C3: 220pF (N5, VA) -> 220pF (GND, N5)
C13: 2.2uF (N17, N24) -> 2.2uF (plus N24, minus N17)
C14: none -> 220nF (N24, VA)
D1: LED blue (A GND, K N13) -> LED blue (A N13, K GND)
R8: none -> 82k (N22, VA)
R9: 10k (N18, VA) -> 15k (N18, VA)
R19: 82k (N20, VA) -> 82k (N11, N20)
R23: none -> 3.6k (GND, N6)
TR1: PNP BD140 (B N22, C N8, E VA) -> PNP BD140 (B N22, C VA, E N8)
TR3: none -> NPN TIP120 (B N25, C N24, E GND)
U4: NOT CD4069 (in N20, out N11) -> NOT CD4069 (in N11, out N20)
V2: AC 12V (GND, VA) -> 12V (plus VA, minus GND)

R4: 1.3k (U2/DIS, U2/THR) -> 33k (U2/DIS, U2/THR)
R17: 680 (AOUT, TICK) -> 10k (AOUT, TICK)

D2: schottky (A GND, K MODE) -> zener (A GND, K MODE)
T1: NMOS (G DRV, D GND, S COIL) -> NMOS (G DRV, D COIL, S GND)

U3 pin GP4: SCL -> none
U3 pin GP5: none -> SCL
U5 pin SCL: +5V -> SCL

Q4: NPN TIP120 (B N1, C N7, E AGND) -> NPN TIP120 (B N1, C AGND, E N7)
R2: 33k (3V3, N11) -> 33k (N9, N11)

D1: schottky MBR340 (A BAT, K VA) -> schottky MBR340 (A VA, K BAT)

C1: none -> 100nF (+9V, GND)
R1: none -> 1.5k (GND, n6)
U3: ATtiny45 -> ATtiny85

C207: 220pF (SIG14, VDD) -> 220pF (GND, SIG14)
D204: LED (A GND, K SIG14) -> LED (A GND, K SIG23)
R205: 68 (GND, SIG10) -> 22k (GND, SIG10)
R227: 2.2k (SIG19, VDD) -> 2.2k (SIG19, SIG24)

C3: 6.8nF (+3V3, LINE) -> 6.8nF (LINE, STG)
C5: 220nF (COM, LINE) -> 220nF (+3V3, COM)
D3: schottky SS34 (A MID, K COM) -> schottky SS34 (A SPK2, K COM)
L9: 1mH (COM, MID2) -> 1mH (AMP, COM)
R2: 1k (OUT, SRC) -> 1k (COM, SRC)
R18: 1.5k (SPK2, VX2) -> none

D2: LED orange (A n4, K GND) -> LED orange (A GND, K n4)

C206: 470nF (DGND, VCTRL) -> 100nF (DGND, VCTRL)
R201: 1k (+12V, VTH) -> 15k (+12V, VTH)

##########

### EXERCISE BRIEF
Every entry above should be transcribed exactly and in full.

### TASK OUTPUT
C3: 220pF (N5, VA) -> 220pF (GND, N5)
C13: 2.2uF (N17, N24) -> 2.2uF (plus N24, minus N17)
C14: none -> 220nF (N24, VA)
D1: LED blue (A GND, K N13) -> LED blue (A N13, K GND)
R8: none -> 82k (N22, VA)
R9: 10k (N18, VA) -> 15k (N18, VA)
R19: 82k (N20, VA) -> 82k (N11, N20)
R23: none -> 3.6k (GND, N6)
TR1: PNP BD140 (B N22, C N8, E VA) -> PNP BD140 (B N22, C VA, E N8)
TR3: none -> NPN TIP120 (B N25, C N24, E GND)
U4: NOT CD4069 (in N20, out N11) -> NOT CD4069 (in N11, out N20)
V2: AC 12V (GND, VA) -> 12V (plus VA, minus GND)

R4: 1.3k (U2/DIS, U2/THR) -> 33k (U2/DIS, U2/THR)
R17: 680 (AOUT, TICK) -> 10k (AOUT, TICK)

D2: schottky (A GND, K MODE) -> zener (A GND, K MODE)
T1: NMOS (G DRV, D GND, S COIL) -> NMOS (G DRV, D COIL, S GND)

U3 pin GP4: SCL -> none
U3 pin GP5: none -> SCL
U5 pin SCL: +5V -> SCL

Q4: NPN TIP120 (B N1, C N7, E AGND) -> NPN TIP120 (B N1, C AGND, E N7)
R2: 33k (3V3, N11) -> 33k (N9, N11)

D1: schottky MBR340 (A BAT, K VA) -> schottky MBR340 (A VA, K BAT)

C1: none -> 100nF (+9V, GND)
R1: none -> 1.5k (GND, n6)
U3: ATtiny45 -> ATtiny85

C207: 220pF (SIG14, VDD) -> 220pF (GND, SIG14)
D204: LED (A GND, K SIG14) -> LED (A GND, K SIG23)
R205: 68 (GND, SIG10) -> 22k (GND, SIG10)
R227: 2.2k (SIG19, VDD) -> 2.2k (SIG19, SIG24)

C3: 6.8nF (+3V3, LINE) -> 6.8nF (LINE, STG)
C5: 220nF (COM, LINE) -> 220nF (+3V3, COM)
D3: schottky SS34 (A MID, K COM) -> schottky SS34 (A SPK2, K COM)
L9: 1mH (COM, MID2) -> 1mH (AMP, COM)
R2: 1k (OUT, SRC) -> 1k (COM, SRC)
R18: 1.5k (SPK2, VX2) -> none

D2: LED orange (A n4, K GND) -> LED orange (A GND, K n4)

C206: 470nF (DGND, VCTRL) -> 100nF (DGND, VCTRL)
R201: 1k (+12V, VTH) -> 15k (+12V, VTH)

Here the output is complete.